Required action:
All lines from the one containing "blue carton: 1 -> 2" through the final line of the listing below are to be retyped exactly; nothing else goes in the result.

========================================================================

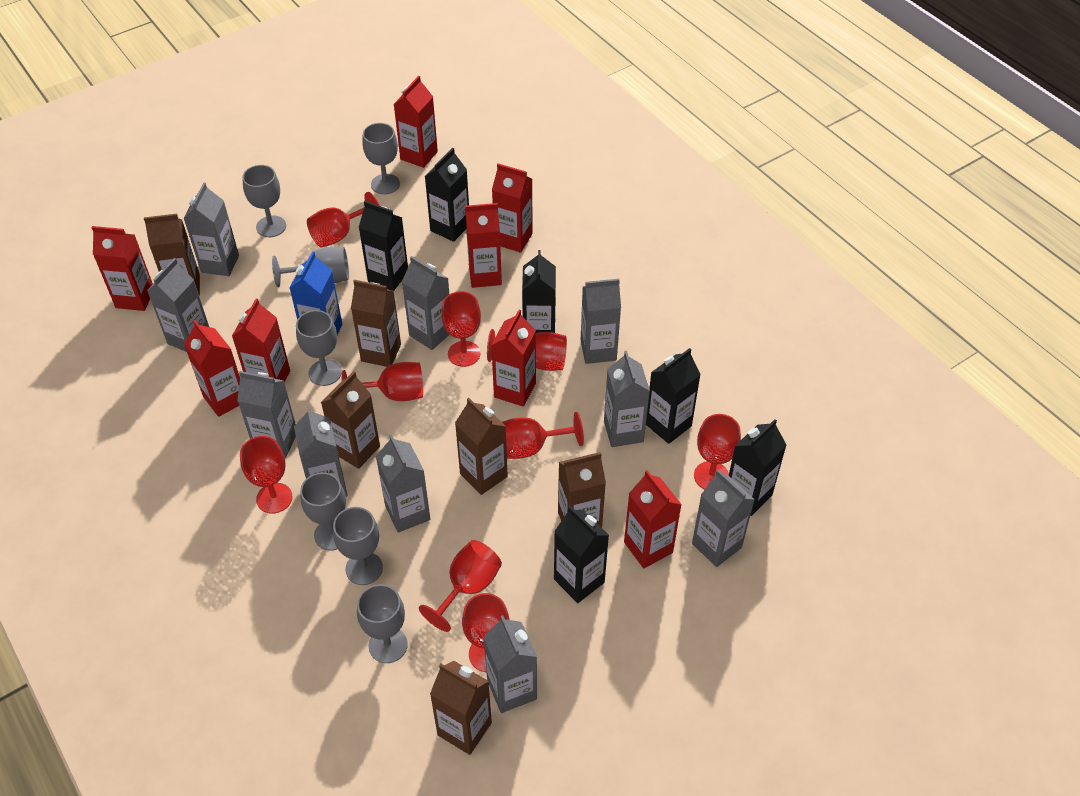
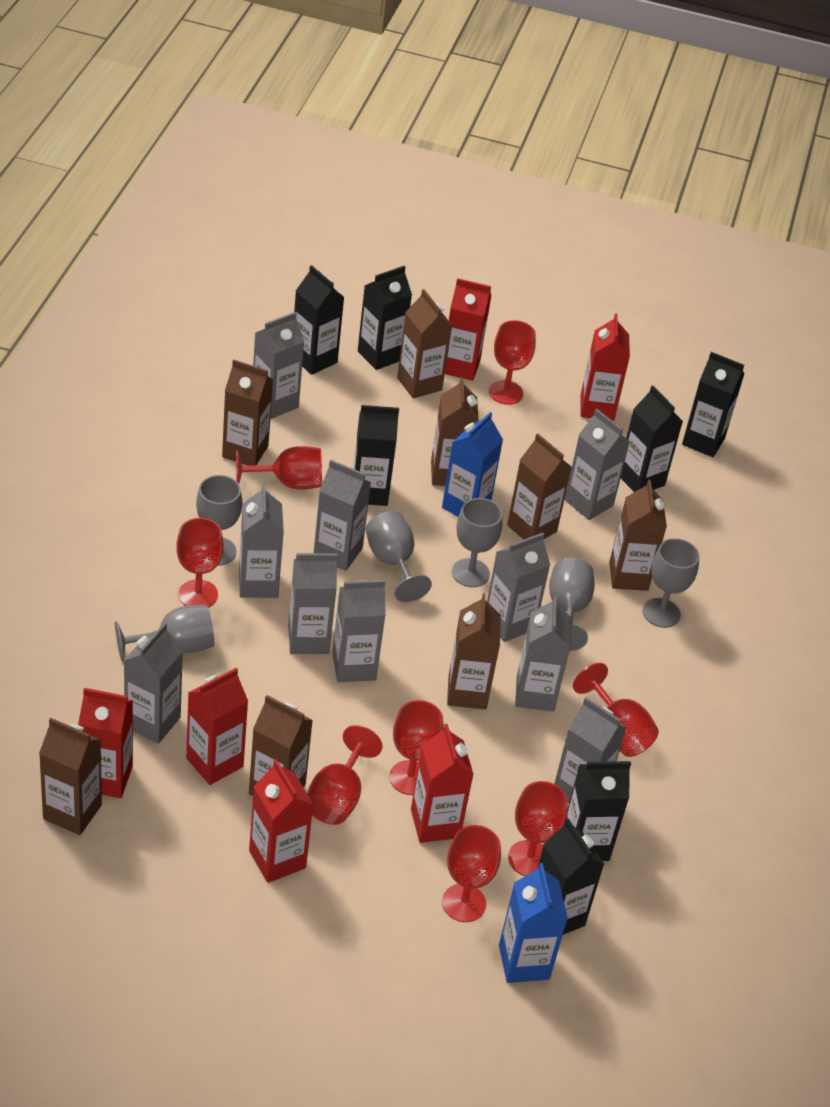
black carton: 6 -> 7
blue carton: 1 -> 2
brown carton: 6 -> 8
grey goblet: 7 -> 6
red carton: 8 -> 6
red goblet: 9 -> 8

========================================================================

Solution for this problem:
blue carton: 1 -> 2
brown carton: 6 -> 8
grey goblet: 7 -> 6
red carton: 8 -> 6
red goblet: 9 -> 8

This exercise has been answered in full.